• _EXERCISE DETAILS_: In the data that follows, find the line with "RTC pin SQW: D25 -> D32"; transcribe it, every later line up to the one with "TEMP3 pin OUT: A0 -> D2", and that line as well, exactly and with no others.

• _EXERCISE INPUT_:
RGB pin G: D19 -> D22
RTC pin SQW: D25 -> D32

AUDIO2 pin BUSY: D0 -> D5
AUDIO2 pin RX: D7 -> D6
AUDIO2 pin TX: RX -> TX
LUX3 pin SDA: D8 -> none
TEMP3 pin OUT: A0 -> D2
--
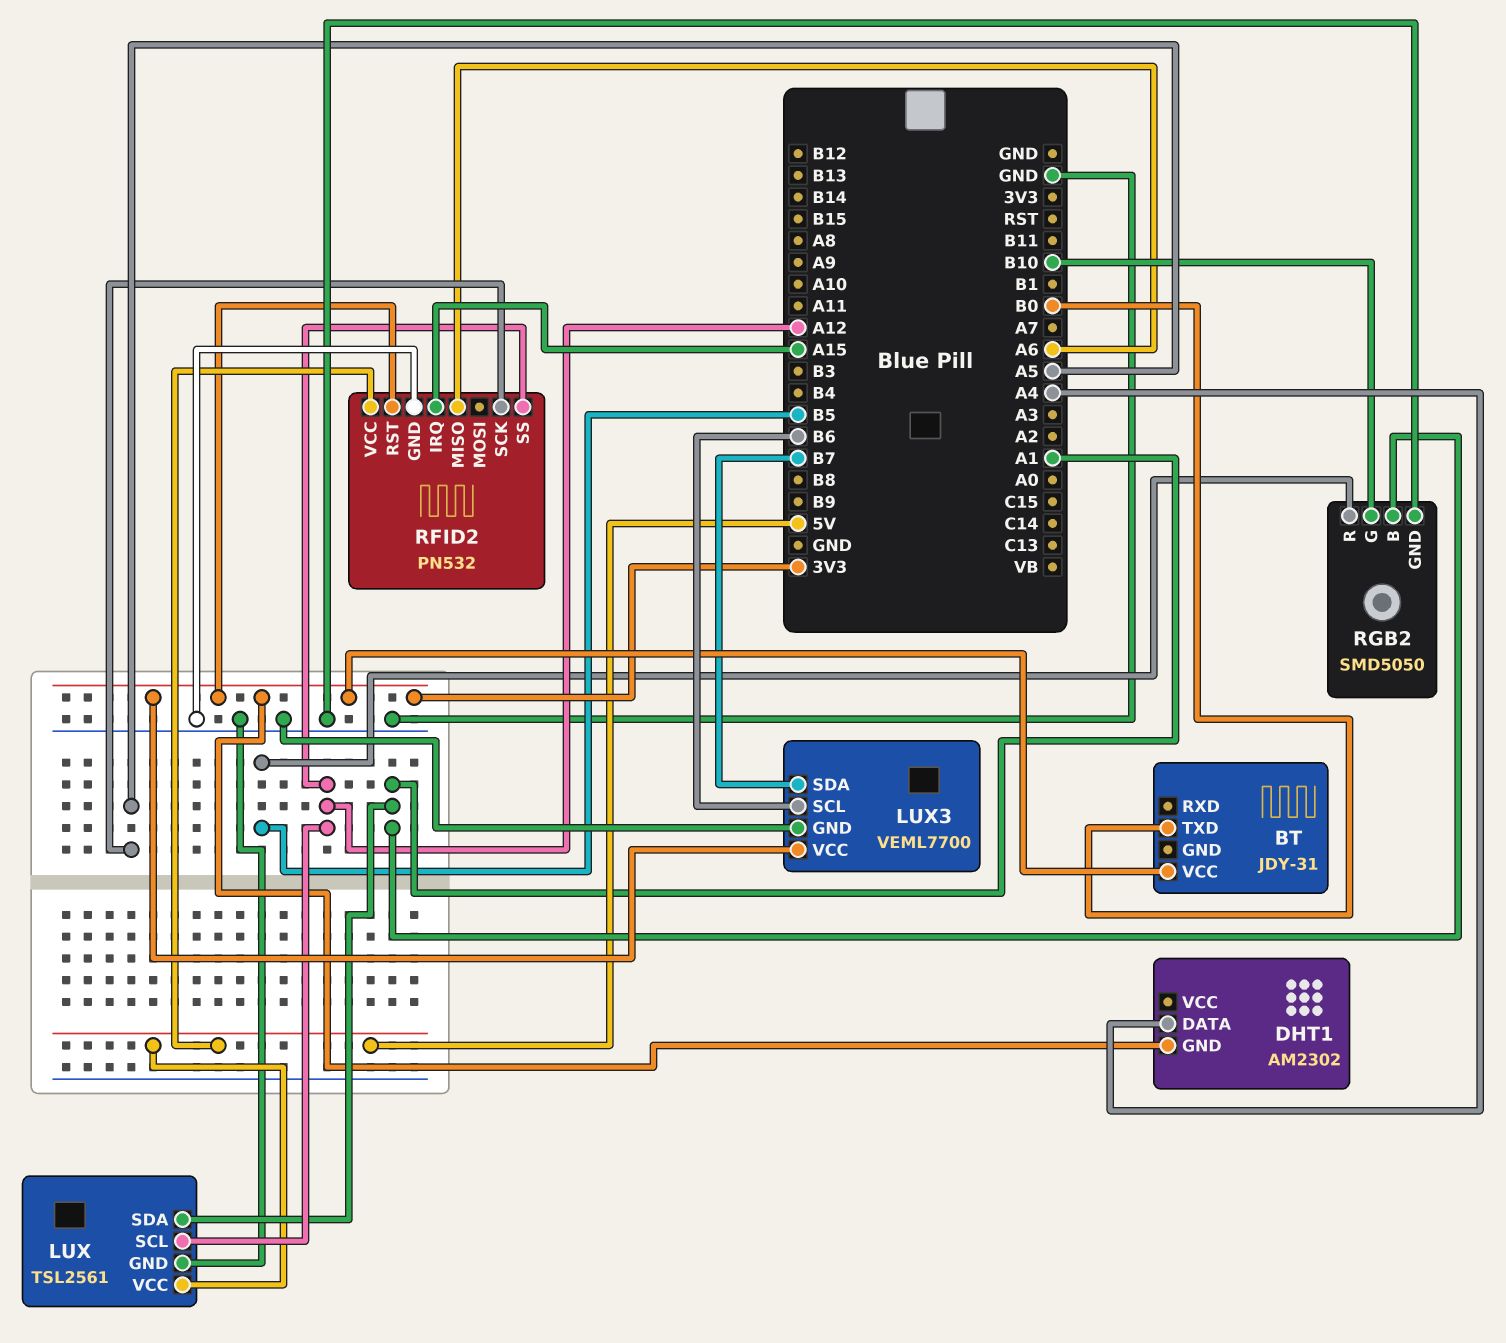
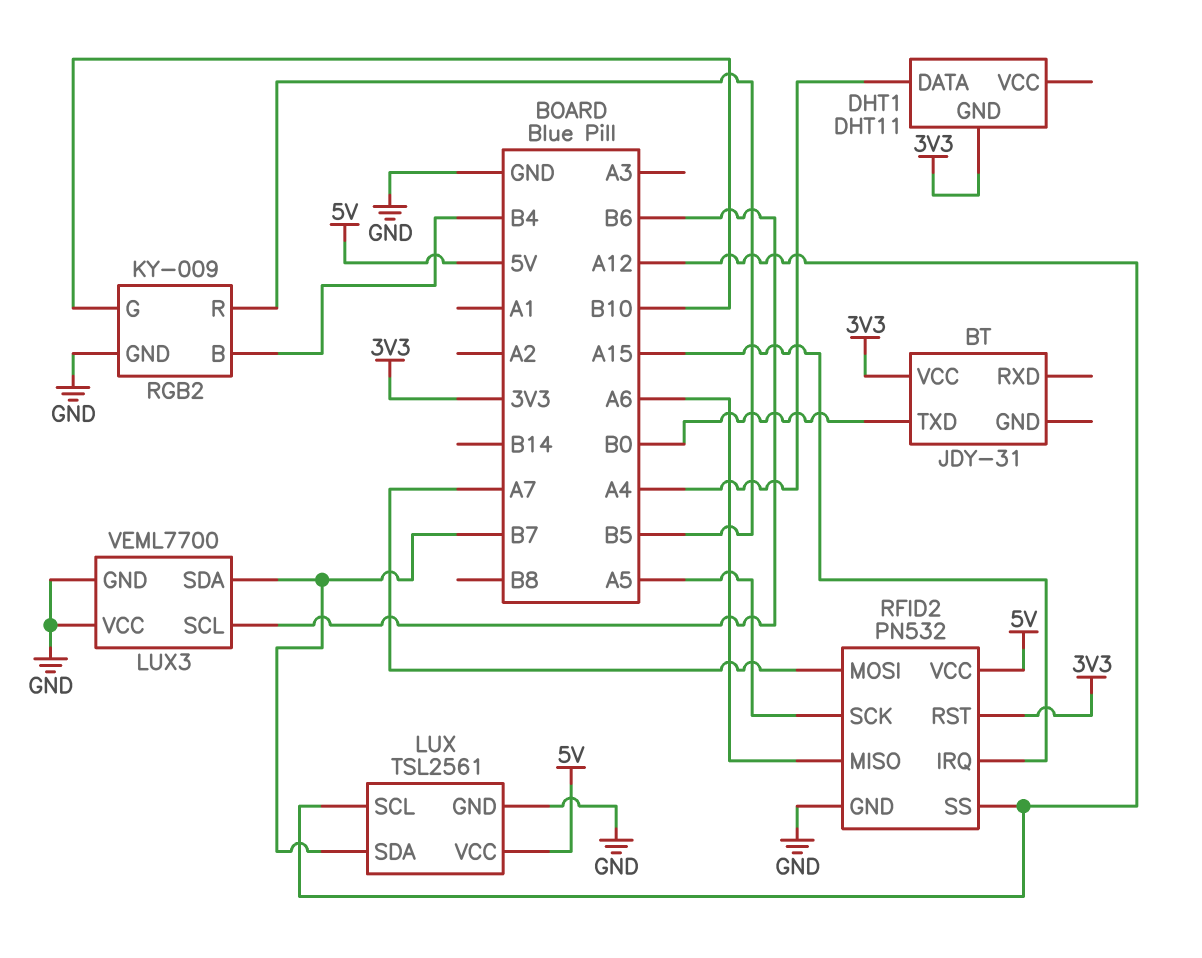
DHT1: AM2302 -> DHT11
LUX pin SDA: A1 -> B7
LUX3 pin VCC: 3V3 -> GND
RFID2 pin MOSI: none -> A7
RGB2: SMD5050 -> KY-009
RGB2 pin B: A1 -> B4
--
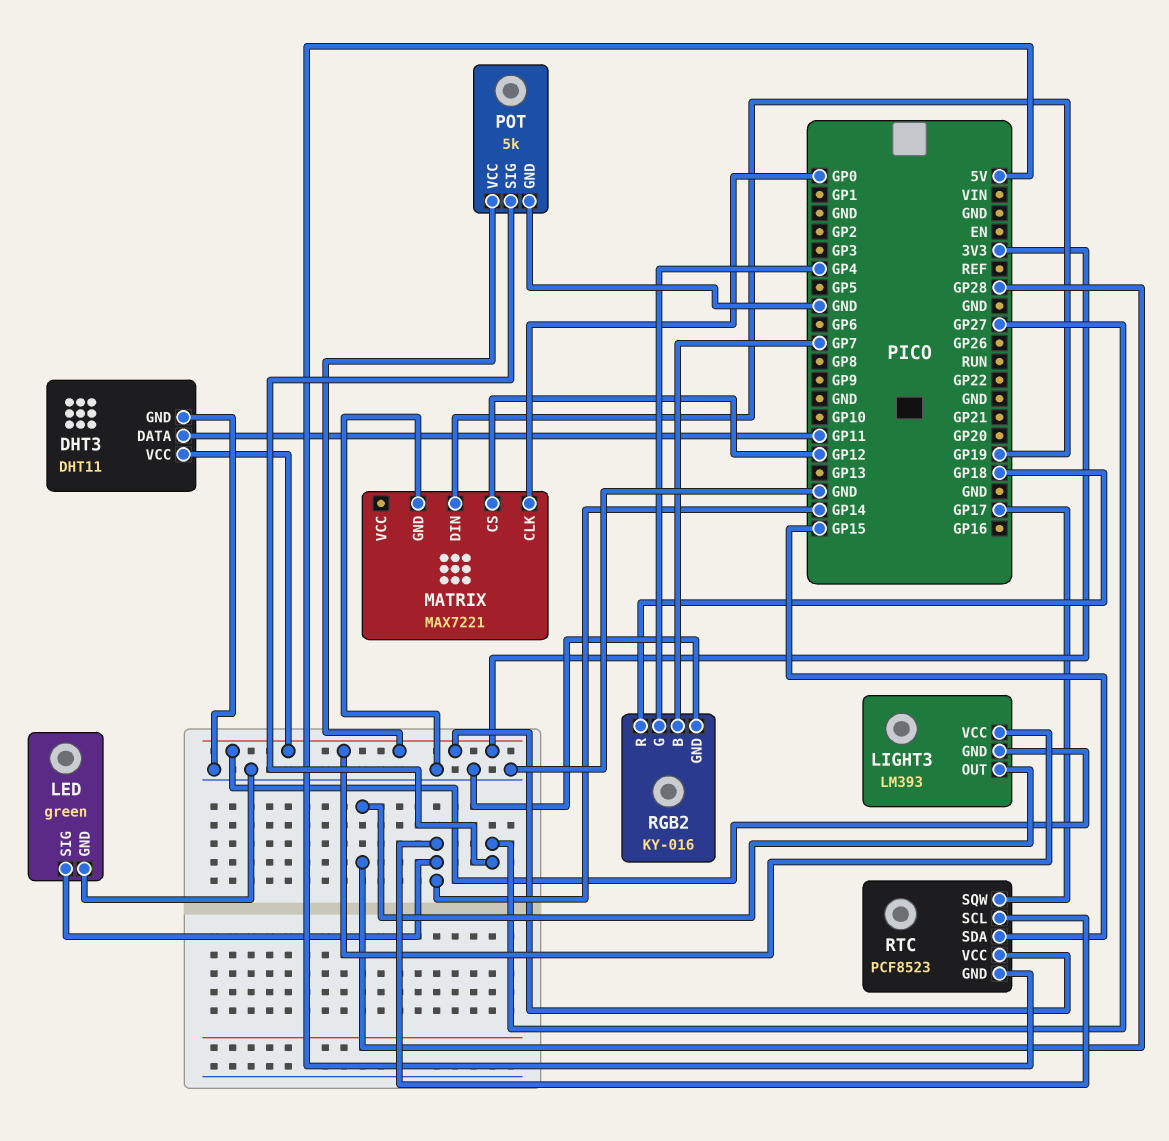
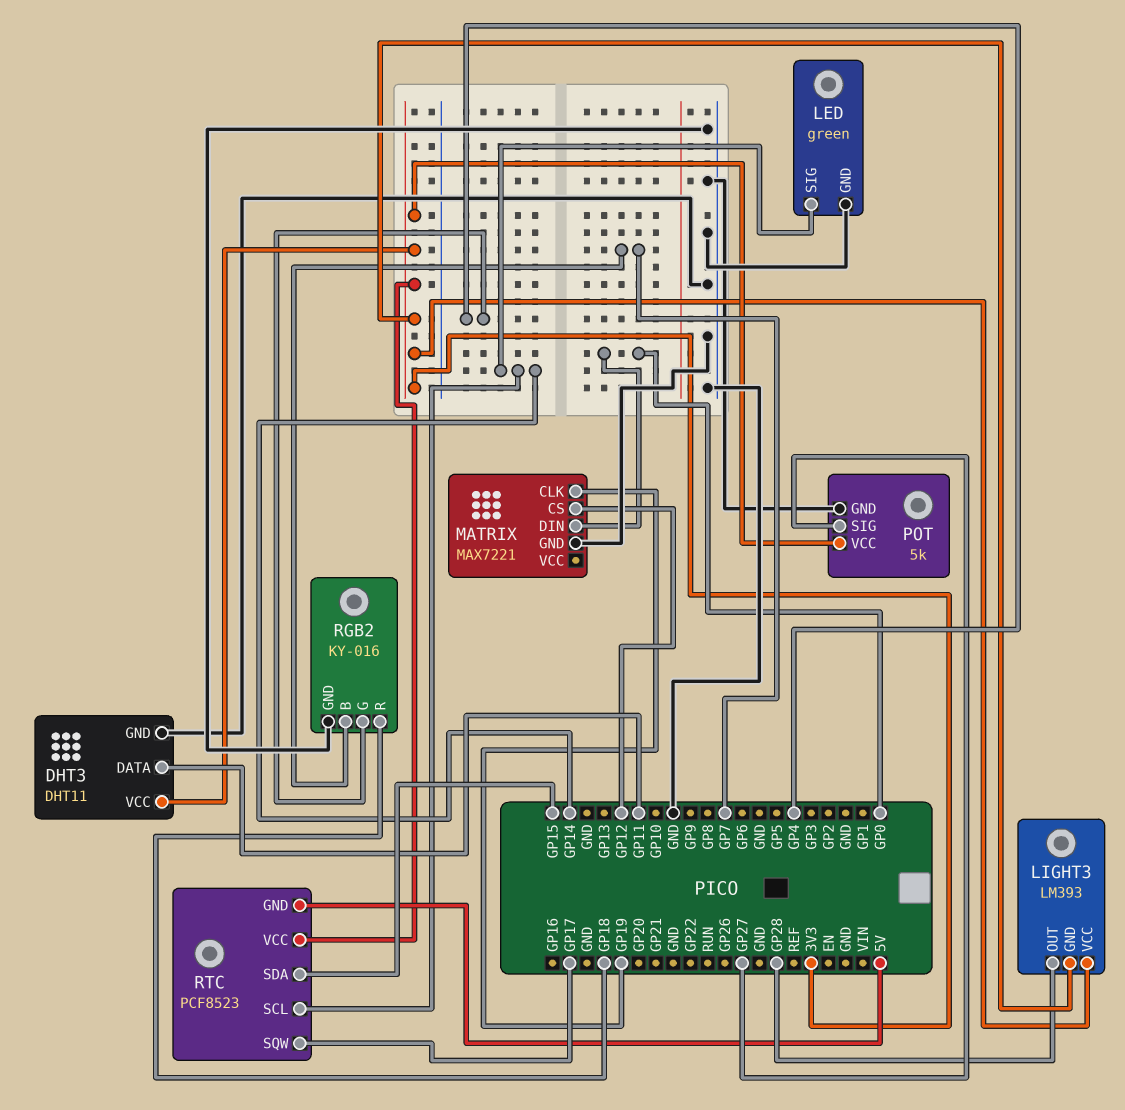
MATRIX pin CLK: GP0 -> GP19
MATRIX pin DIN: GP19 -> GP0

• _ANSWER BELOW_:
RTC pin SQW: D25 -> D32

AUDIO2 pin BUSY: D0 -> D5
AUDIO2 pin RX: D7 -> D6
AUDIO2 pin TX: RX -> TX
LUX3 pin SDA: D8 -> none
TEMP3 pin OUT: A0 -> D2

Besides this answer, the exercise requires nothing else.